What you are asked to do -> I need each line of the entries below that includes the string "degrees".

################

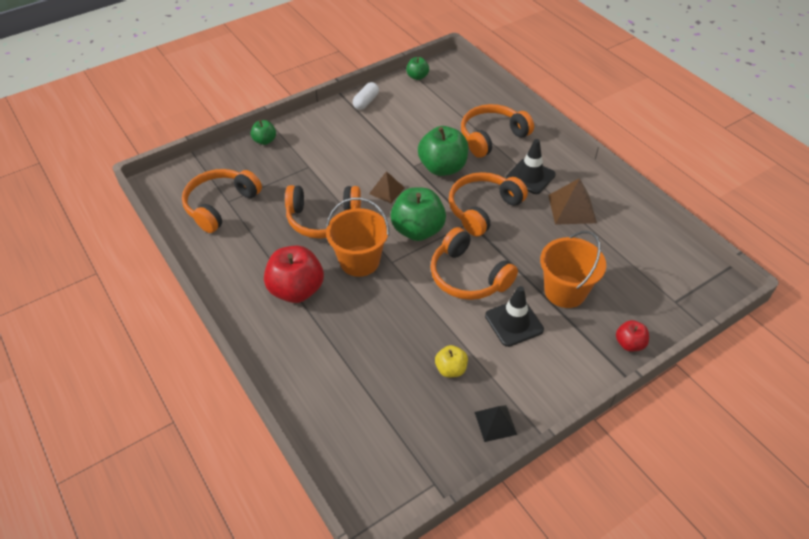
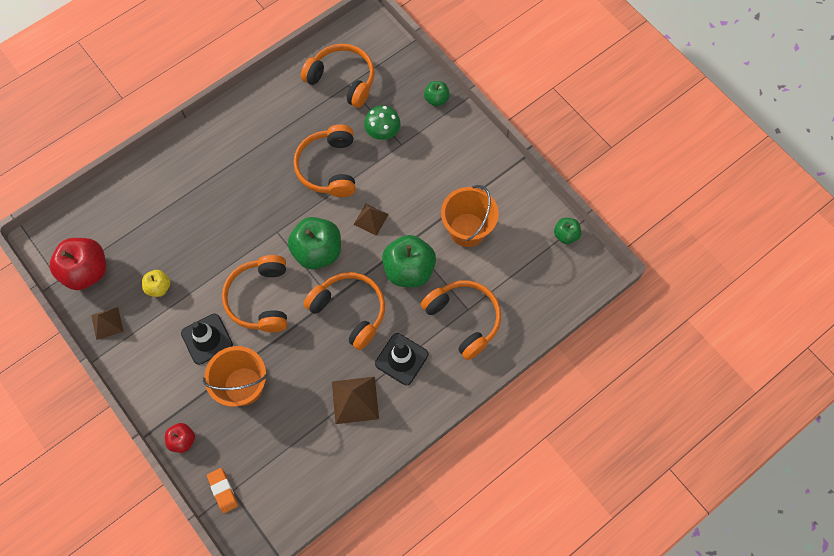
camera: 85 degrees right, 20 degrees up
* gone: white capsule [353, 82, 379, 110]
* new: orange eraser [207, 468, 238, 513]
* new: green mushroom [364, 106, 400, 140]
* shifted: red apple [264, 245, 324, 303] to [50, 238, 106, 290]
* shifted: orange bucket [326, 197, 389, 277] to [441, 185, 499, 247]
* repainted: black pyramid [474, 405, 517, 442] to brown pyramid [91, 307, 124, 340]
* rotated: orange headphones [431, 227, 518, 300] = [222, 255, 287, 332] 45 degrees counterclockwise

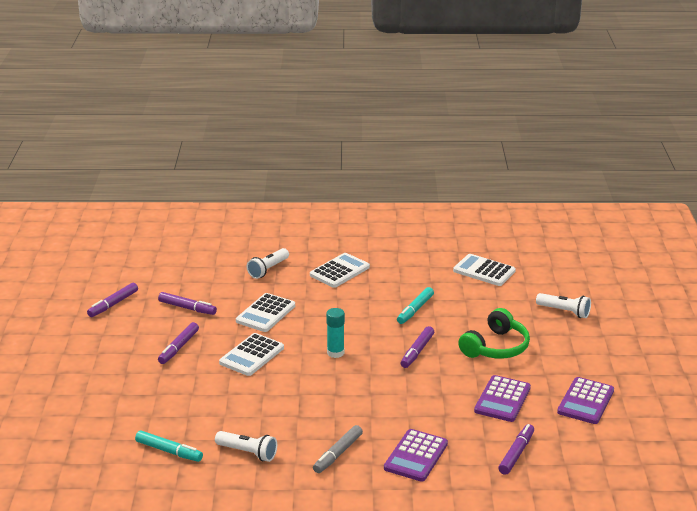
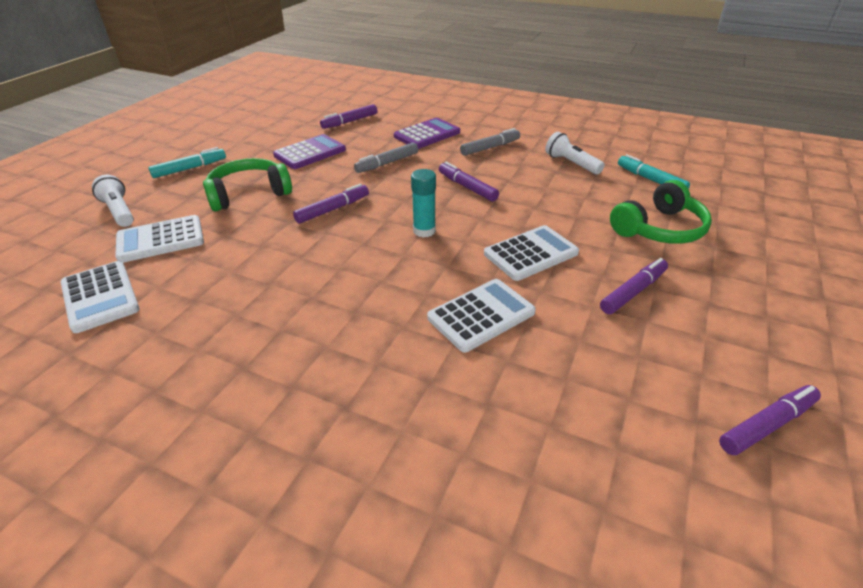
camera: 155 degrees left, 10 degrees up
* gone: white flashlight [247, 248, 289, 279]
* gone: purple calculator [557, 377, 614, 424]
* new: grey marker [354, 142, 418, 173]
* new: green headphones [610, 180, 712, 244]
* shifted: purple marker [158, 292, 217, 315] to [439, 162, 499, 202]
* shifted: white calculator [310, 253, 370, 288] to [115, 215, 204, 263]
* shifted: turquoise marker [397, 287, 434, 324] to [149, 147, 226, 178]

################

Answer to this task ->
camera: 85 degrees right, 20 degrees up
* rotated: orange headphones [431, 227, 518, 300] = [222, 255, 287, 332] 45 degrees counterclockwise
camera: 155 degrees left, 10 degrees up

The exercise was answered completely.